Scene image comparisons
★ ★ ★ ★

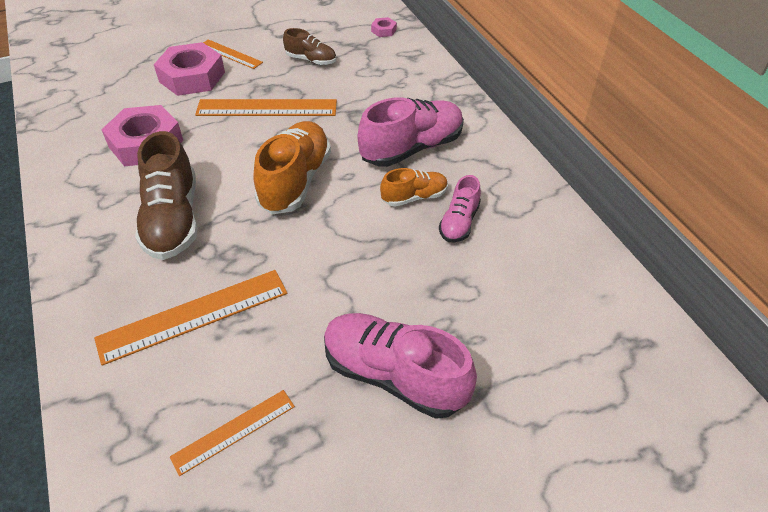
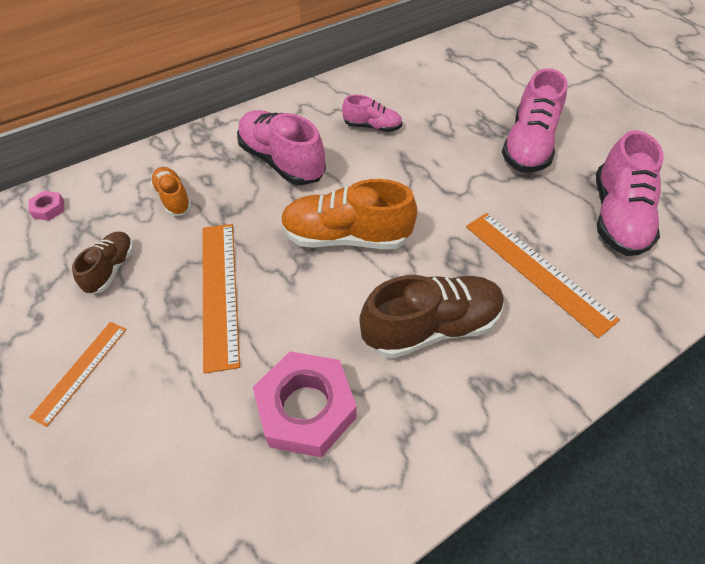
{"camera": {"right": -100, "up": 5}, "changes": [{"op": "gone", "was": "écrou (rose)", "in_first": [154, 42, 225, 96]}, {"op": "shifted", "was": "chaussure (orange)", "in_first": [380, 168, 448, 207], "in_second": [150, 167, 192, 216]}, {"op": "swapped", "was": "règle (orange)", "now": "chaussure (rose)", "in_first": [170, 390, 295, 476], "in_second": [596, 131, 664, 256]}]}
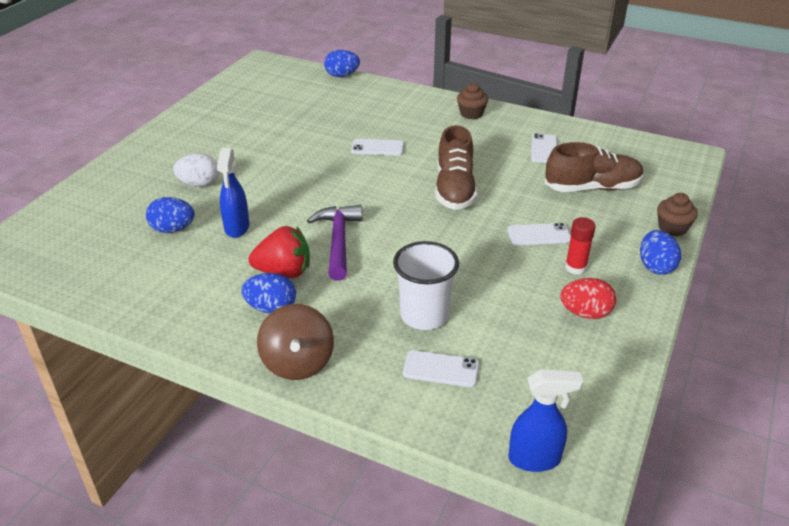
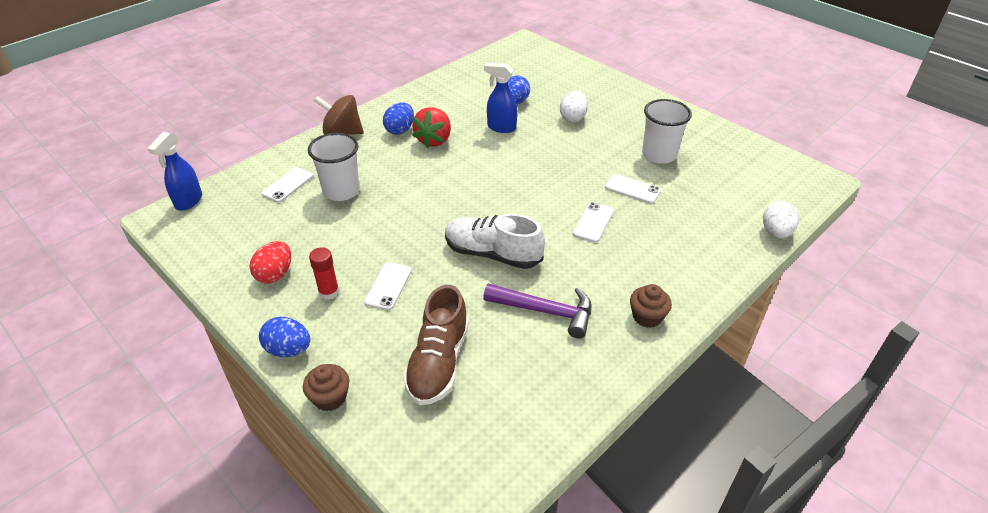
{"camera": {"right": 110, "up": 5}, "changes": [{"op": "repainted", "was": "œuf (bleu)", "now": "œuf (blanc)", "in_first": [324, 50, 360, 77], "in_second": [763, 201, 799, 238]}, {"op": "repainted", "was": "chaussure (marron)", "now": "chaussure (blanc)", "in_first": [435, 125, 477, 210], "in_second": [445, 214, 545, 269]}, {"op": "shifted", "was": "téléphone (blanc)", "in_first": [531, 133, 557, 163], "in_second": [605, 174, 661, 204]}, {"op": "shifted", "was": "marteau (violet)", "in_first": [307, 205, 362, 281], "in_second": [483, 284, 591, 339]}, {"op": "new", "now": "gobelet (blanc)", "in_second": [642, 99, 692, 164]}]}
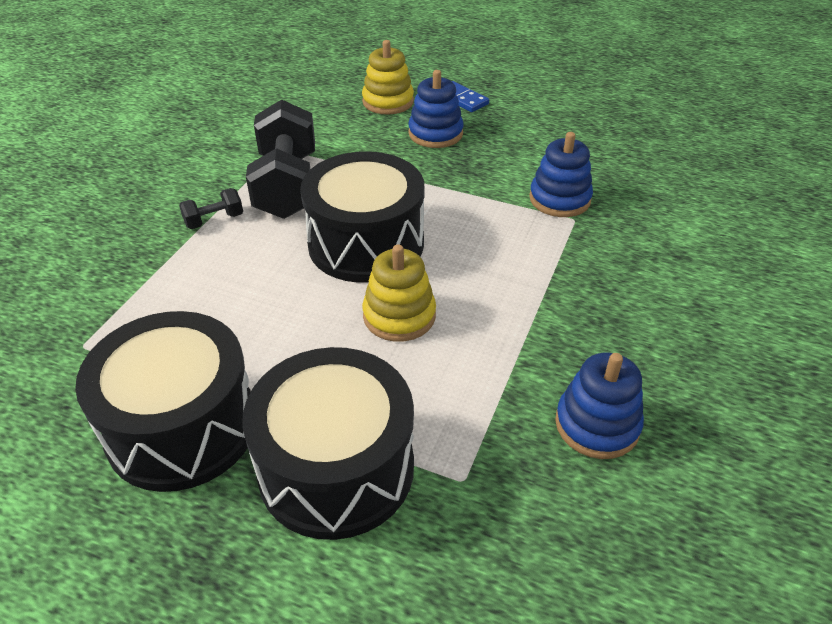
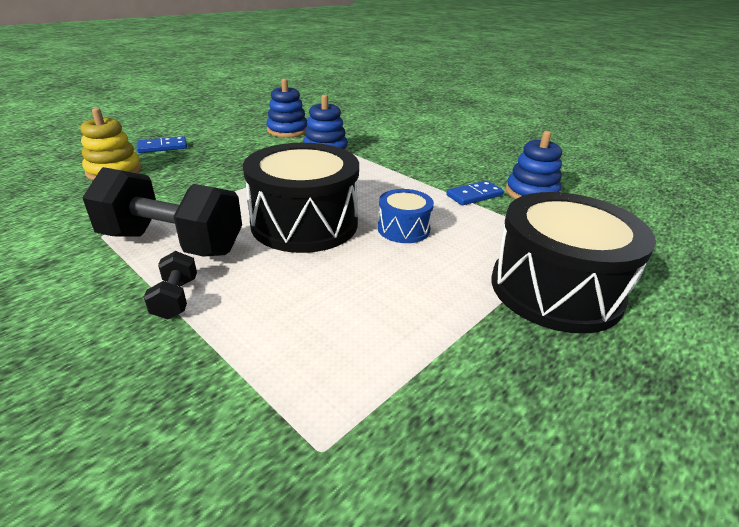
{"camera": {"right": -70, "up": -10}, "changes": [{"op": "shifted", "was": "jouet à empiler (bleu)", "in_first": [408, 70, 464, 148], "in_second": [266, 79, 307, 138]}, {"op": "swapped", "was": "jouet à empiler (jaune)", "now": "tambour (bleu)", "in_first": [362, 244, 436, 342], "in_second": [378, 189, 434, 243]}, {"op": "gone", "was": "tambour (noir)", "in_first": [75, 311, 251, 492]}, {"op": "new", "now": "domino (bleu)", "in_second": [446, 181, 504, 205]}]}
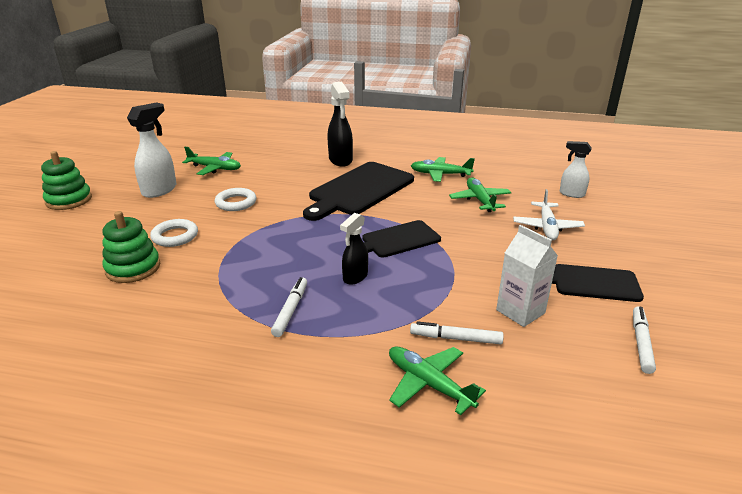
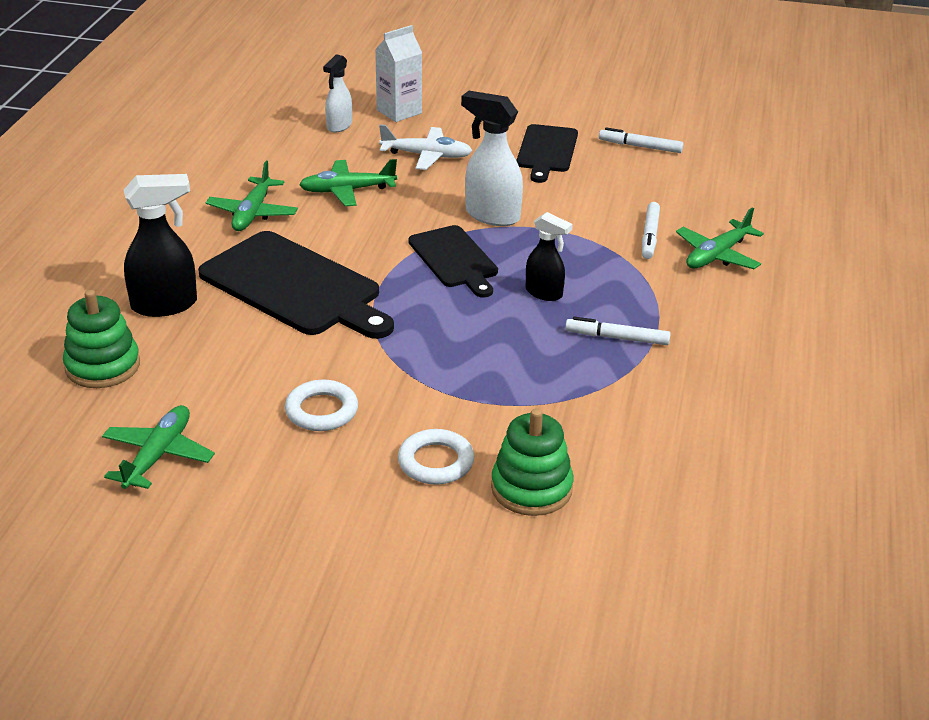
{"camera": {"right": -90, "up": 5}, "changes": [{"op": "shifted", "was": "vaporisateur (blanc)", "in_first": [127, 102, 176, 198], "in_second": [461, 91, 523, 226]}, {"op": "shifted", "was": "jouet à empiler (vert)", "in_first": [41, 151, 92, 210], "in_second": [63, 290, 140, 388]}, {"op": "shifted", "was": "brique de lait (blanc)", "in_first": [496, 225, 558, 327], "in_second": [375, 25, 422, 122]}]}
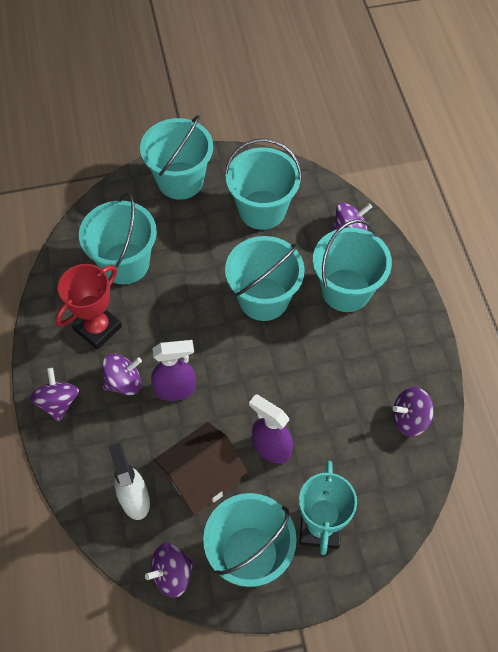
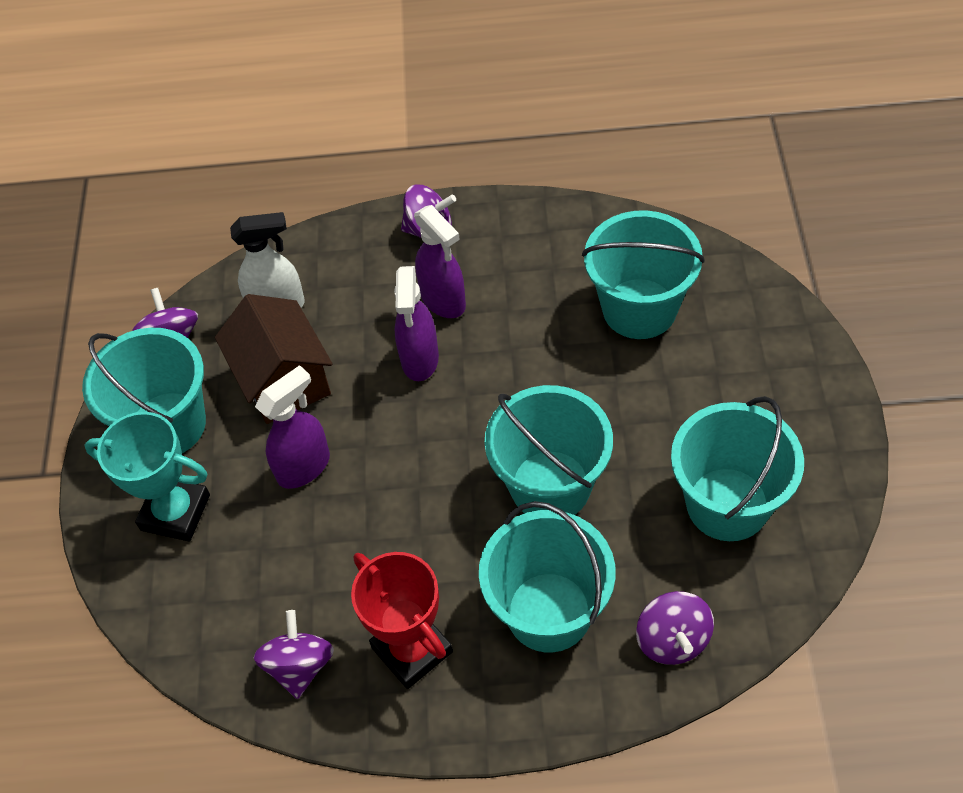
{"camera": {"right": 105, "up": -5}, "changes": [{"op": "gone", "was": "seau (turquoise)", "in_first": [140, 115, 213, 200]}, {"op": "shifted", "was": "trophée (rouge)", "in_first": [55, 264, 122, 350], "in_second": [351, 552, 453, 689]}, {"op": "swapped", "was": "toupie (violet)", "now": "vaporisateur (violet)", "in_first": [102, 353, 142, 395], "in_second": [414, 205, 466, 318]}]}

★ ★ ★ ★

Task to complete
Set down the records again verbatim, with no pictures.

Answer box
{"camera": {"right": -100, "up": 5}, "changes": [{"op": "gone", "was": "écrou (rose)", "in_first": [154, 42, 225, 96]}, {"op": "shifted", "was": "chaussure (orange)", "in_first": [380, 168, 448, 207], "in_second": [150, 167, 192, 216]}, {"op": "swapped", "was": "règle (orange)", "now": "chaussure (rose)", "in_first": [170, 390, 295, 476], "in_second": [596, 131, 664, 256]}]}
{"camera": {"right": 110, "up": 5}, "changes": [{"op": "repainted", "was": "œuf (bleu)", "now": "œuf (blanc)", "in_first": [324, 50, 360, 77], "in_second": [763, 201, 799, 238]}, {"op": "repainted", "was": "chaussure (marron)", "now": "chaussure (blanc)", "in_first": [435, 125, 477, 210], "in_second": [445, 214, 545, 269]}, {"op": "shifted", "was": "téléphone (blanc)", "in_first": [531, 133, 557, 163], "in_second": [605, 174, 661, 204]}, {"op": "shifted", "was": "marteau (violet)", "in_first": [307, 205, 362, 281], "in_second": [483, 284, 591, 339]}, {"op": "new", "now": "gobelet (blanc)", "in_second": [642, 99, 692, 164]}]}
{"camera": {"right": -70, "up": -10}, "changes": [{"op": "shifted", "was": "jouet à empiler (bleu)", "in_first": [408, 70, 464, 148], "in_second": [266, 79, 307, 138]}, {"op": "swapped", "was": "jouet à empiler (jaune)", "now": "tambour (bleu)", "in_first": [362, 244, 436, 342], "in_second": [378, 189, 434, 243]}, {"op": "gone", "was": "tambour (noir)", "in_first": [75, 311, 251, 492]}, {"op": "new", "now": "domino (bleu)", "in_second": [446, 181, 504, 205]}]}
{"camera": {"right": -90, "up": 5}, "changes": [{"op": "shifted", "was": "vaporisateur (blanc)", "in_first": [127, 102, 176, 198], "in_second": [461, 91, 523, 226]}, {"op": "shifted", "was": "jouet à empiler (vert)", "in_first": [41, 151, 92, 210], "in_second": [63, 290, 140, 388]}, {"op": "shifted", "was": "brique de lait (blanc)", "in_first": [496, 225, 558, 327], "in_second": [375, 25, 422, 122]}]}
{"camera": {"right": 105, "up": -5}, "changes": [{"op": "gone", "was": "seau (turquoise)", "in_first": [140, 115, 213, 200]}, {"op": "shifted", "was": "trophée (rouge)", "in_first": [55, 264, 122, 350], "in_second": [351, 552, 453, 689]}, {"op": "swapped", "was": "toupie (violet)", "now": "vaporisateur (violet)", "in_first": [102, 353, 142, 395], "in_second": [414, 205, 466, 318]}]}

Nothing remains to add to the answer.